HOW TO COMPLETE THIS TASK:
Your answer must be an exact copy of the lines from the one holding "J1 pin 2: W34 -> GND" through the last line of the entries below, with nothing added.

(Dataset entries)
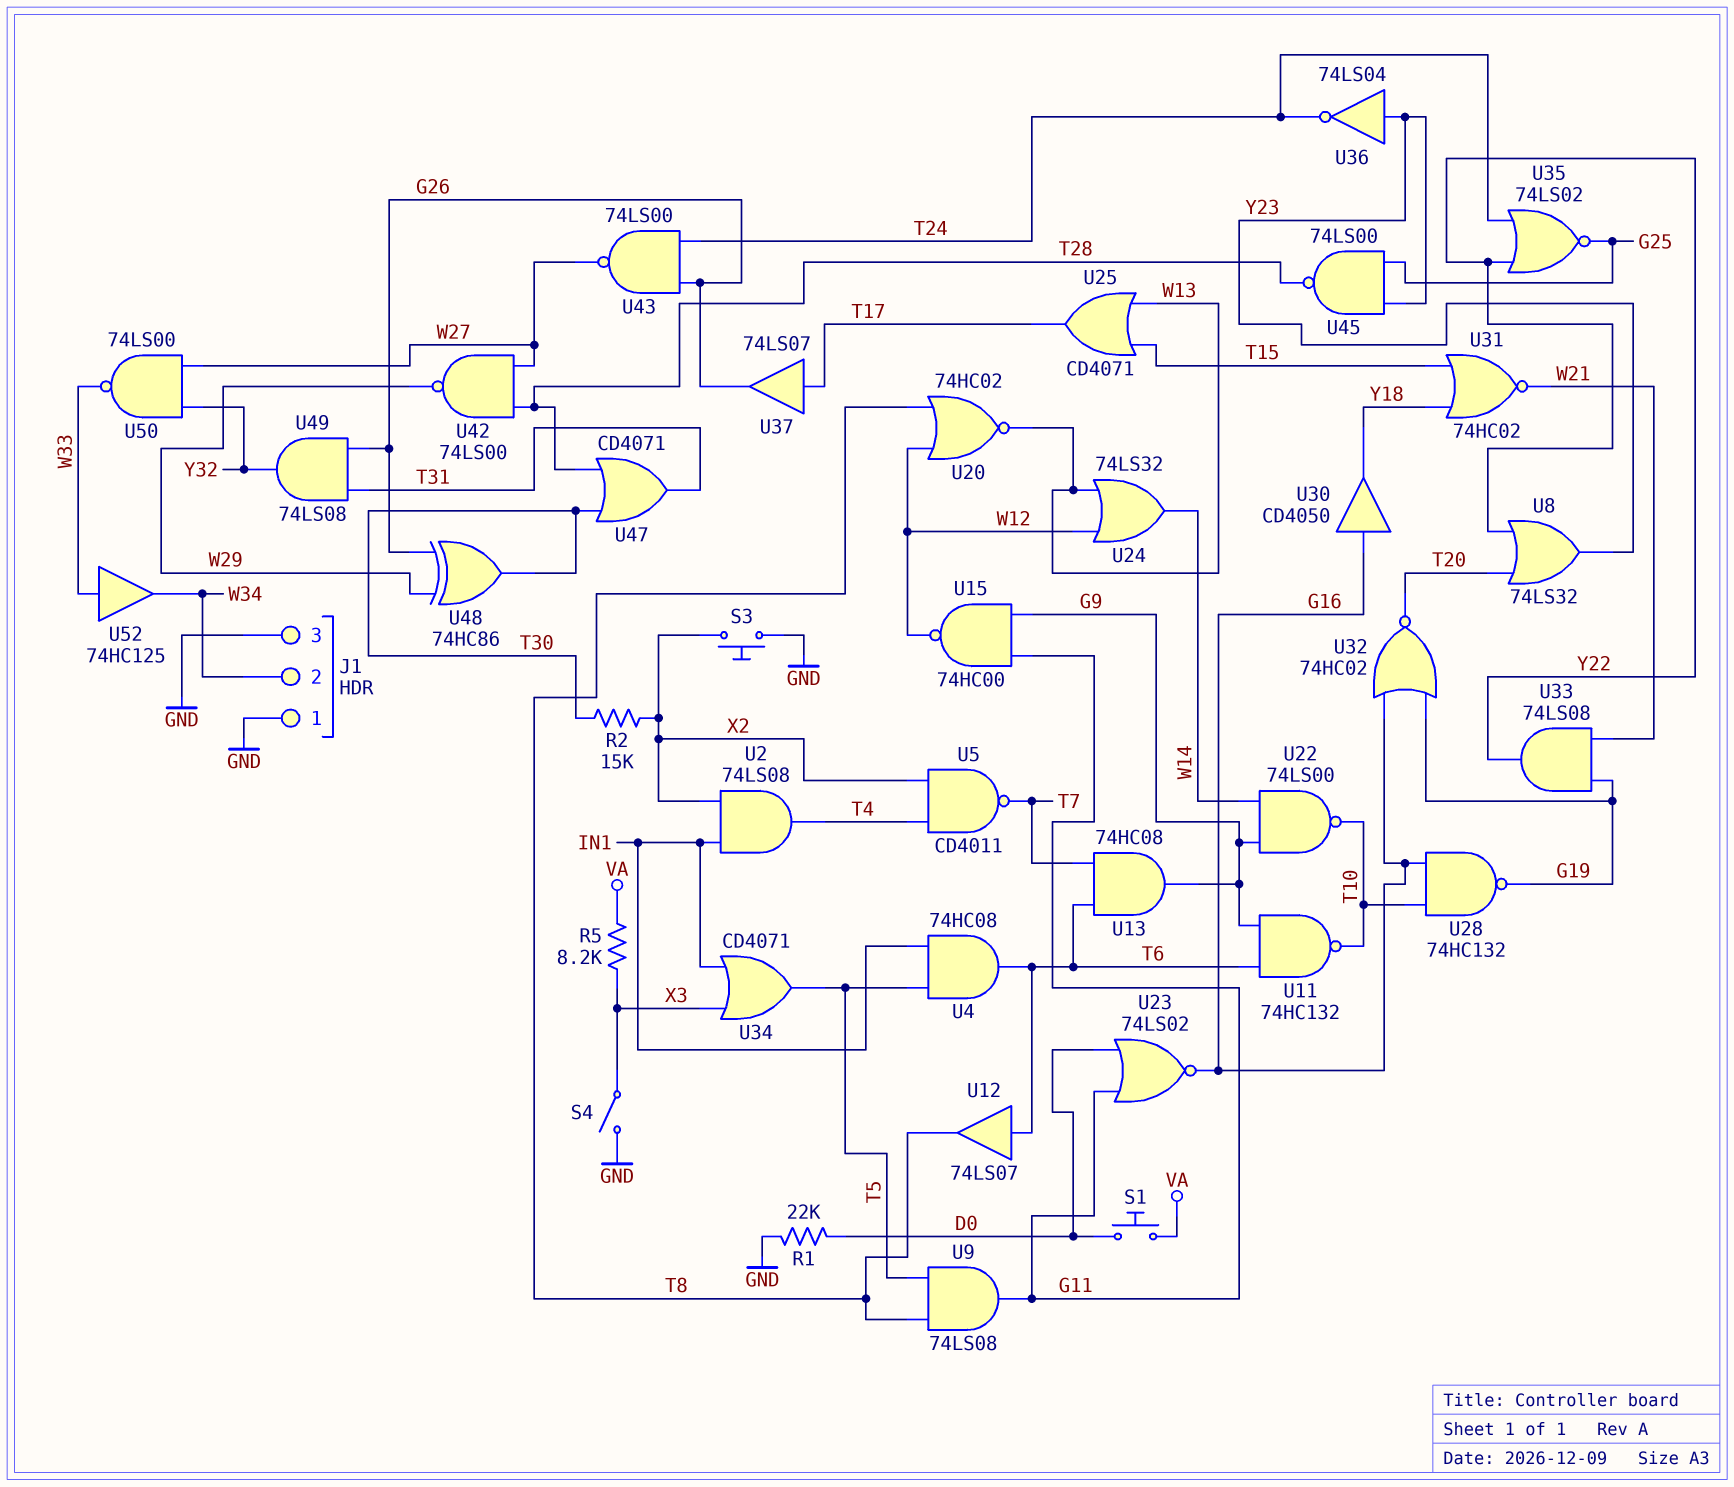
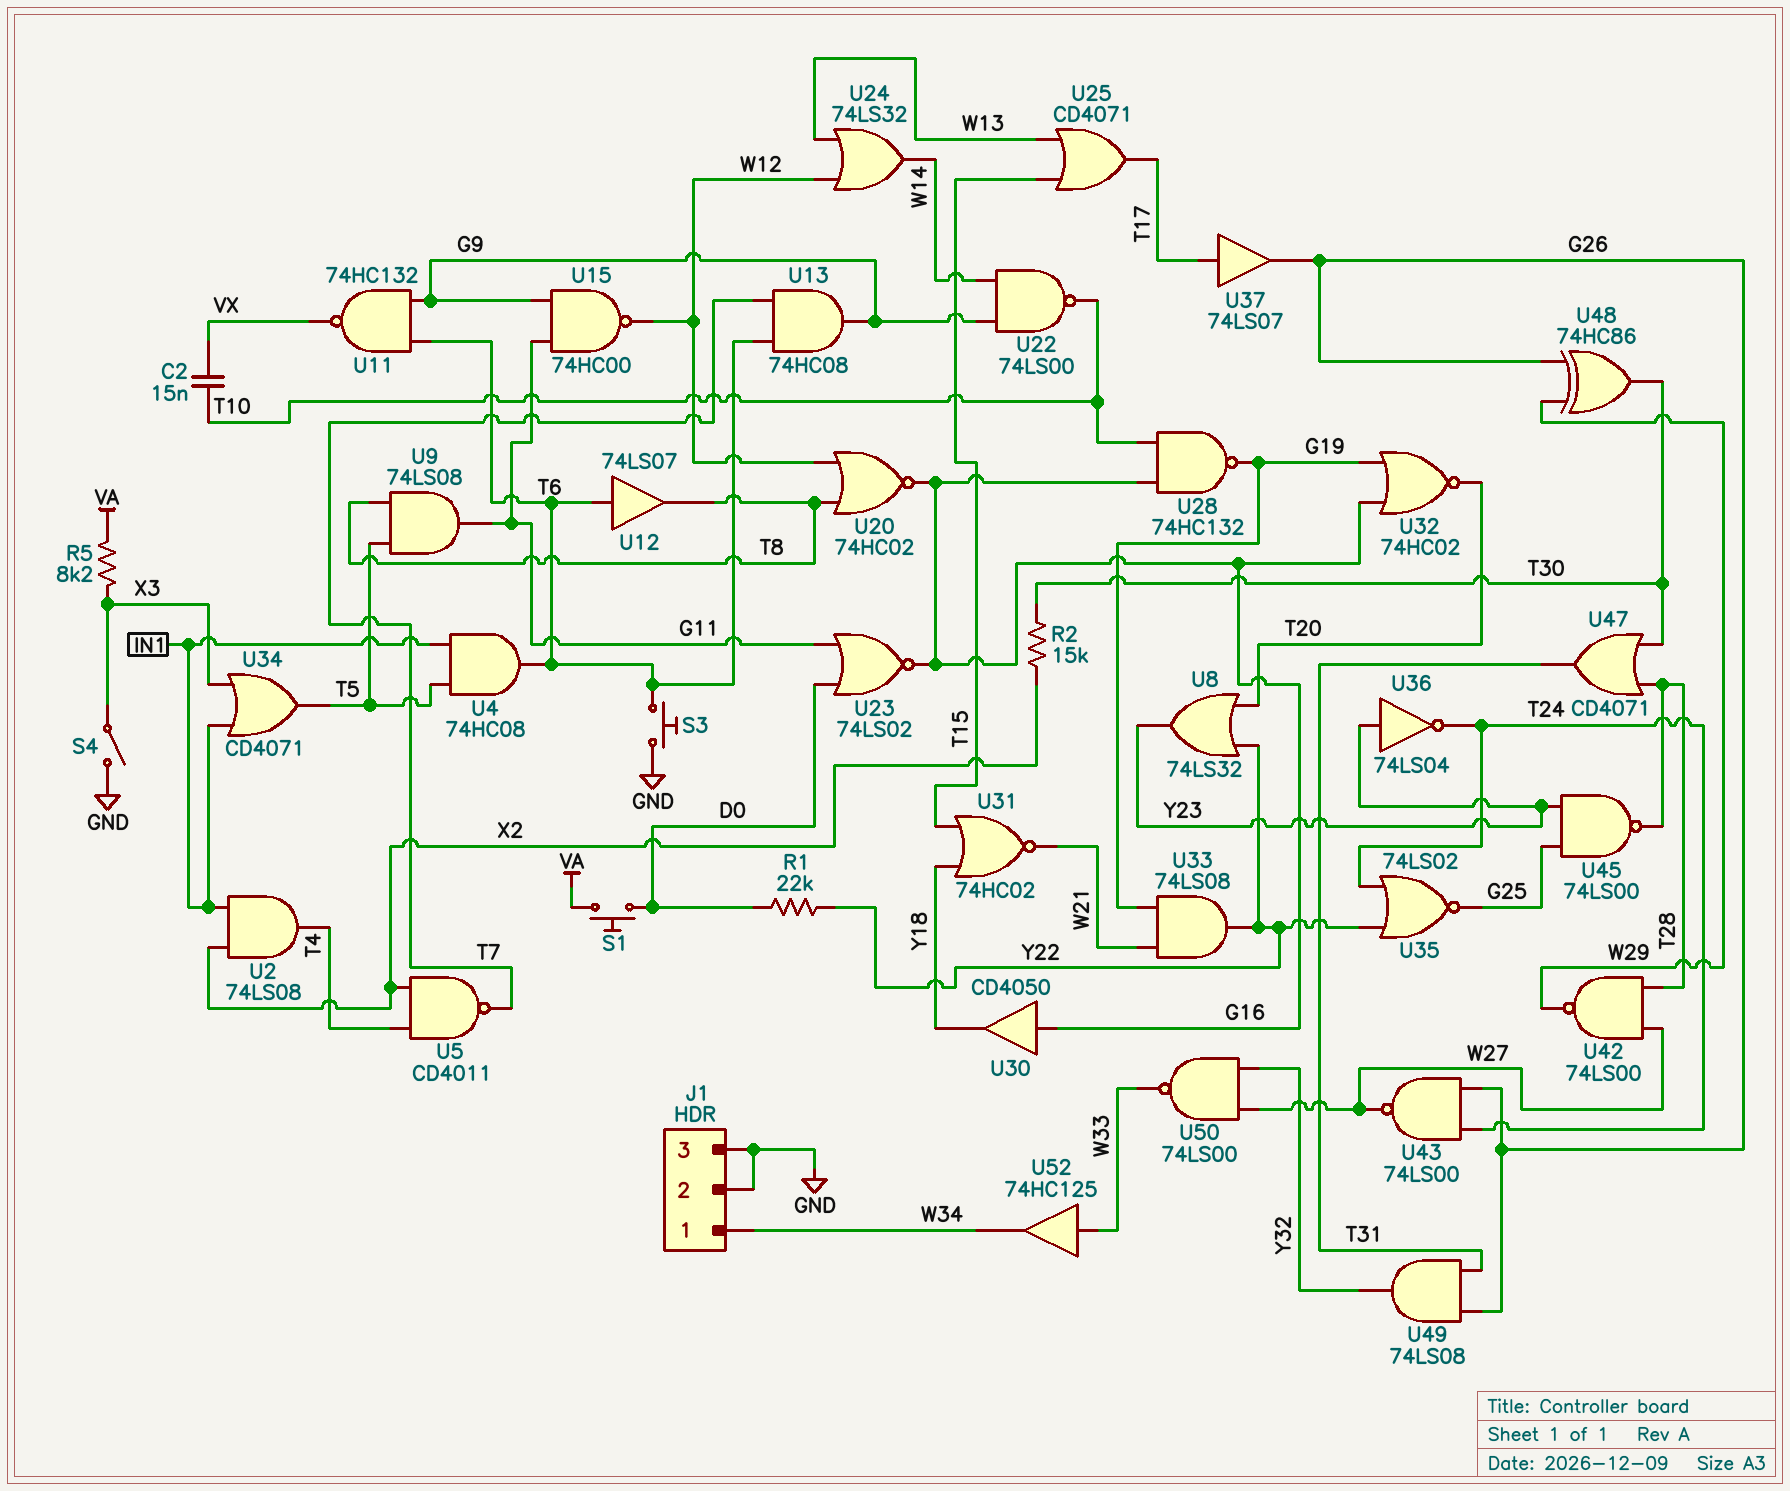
C2: none -> 15nF (T10, VX)
J1 pin 1: GND -> W34
J1 pin 2: W34 -> GND
R1: 22k (D0, GND) -> 22k (D0, Y22)
S3: button (GND, X2) -> button (GND, T6)
U11: NAND 74HC132 (in G9, in T6, out T10) -> NAND 74HC132 (in G9, in T6, out VX)
U20: NOR 74HC02 (in T8, in W12, out W13) -> NOR 74HC02 (in T8, in W12, out G16)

REPLY TO THE EXERCISE:
J1 pin 2: W34 -> GND
R1: 22k (D0, GND) -> 22k (D0, Y22)
S3: button (GND, X2) -> button (GND, T6)
U11: NAND 74HC132 (in G9, in T6, out T10) -> NAND 74HC132 (in G9, in T6, out VX)
U20: NOR 74HC02 (in T8, in W12, out W13) -> NOR 74HC02 (in T8, in W12, out G16)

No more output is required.